AIM OF THE TASK:
Within the entries that follow, show each line where the word "poire" occurs.

:: EXERCISE DATA ::

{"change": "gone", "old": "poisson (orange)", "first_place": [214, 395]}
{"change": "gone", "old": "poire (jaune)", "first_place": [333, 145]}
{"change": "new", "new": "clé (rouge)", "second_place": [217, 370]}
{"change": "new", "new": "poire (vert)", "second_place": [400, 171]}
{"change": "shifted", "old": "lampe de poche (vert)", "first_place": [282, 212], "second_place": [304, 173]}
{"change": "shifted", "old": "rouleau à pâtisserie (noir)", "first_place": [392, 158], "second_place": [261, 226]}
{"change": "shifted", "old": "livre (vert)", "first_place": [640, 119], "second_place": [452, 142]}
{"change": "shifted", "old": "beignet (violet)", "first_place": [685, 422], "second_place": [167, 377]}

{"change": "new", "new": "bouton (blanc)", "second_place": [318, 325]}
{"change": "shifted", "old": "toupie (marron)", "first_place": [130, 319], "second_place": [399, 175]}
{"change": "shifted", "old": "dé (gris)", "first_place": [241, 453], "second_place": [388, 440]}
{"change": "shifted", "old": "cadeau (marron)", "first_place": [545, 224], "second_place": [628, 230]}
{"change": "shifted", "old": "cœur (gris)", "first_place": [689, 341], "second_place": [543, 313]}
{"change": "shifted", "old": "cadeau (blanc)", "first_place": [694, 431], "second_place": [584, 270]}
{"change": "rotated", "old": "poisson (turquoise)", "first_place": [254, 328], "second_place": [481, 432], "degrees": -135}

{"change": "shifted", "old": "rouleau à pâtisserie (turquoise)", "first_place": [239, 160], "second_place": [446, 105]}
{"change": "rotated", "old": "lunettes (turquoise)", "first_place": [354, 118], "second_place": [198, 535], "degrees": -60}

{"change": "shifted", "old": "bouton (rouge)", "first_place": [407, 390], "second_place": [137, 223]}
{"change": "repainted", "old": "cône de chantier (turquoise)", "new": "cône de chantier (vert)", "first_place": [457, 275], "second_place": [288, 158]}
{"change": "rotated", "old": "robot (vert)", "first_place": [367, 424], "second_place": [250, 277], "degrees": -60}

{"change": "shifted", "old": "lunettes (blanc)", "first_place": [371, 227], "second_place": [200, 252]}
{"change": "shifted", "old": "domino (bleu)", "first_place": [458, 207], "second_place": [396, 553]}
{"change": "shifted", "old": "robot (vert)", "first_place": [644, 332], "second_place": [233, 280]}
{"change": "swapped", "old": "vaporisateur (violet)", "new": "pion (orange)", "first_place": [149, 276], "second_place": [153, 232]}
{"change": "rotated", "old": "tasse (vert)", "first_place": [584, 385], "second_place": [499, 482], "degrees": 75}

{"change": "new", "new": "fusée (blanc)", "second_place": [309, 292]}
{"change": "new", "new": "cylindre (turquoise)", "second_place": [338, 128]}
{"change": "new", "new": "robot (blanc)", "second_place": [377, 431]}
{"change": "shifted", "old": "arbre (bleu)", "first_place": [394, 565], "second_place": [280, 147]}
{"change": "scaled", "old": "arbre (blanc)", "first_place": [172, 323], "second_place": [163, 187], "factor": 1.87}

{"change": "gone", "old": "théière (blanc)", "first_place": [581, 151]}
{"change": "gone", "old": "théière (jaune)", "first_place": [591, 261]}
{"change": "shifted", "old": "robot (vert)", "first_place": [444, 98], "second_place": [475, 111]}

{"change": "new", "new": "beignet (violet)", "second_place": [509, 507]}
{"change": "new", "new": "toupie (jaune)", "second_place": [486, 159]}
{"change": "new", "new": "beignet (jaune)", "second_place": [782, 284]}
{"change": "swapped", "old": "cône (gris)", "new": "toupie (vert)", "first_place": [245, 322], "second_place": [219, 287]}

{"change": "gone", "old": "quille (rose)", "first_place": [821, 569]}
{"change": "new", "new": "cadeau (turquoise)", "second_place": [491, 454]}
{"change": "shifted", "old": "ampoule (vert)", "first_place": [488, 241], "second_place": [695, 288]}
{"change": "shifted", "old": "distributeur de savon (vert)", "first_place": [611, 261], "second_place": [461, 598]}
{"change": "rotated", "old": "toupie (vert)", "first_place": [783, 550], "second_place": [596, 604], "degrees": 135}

:::

ANSWER FOR THE TASK:
{"change": "gone", "old": "poire (jaune)", "first_place": [333, 145]}
{"change": "new", "new": "poire (vert)", "second_place": [400, 171]}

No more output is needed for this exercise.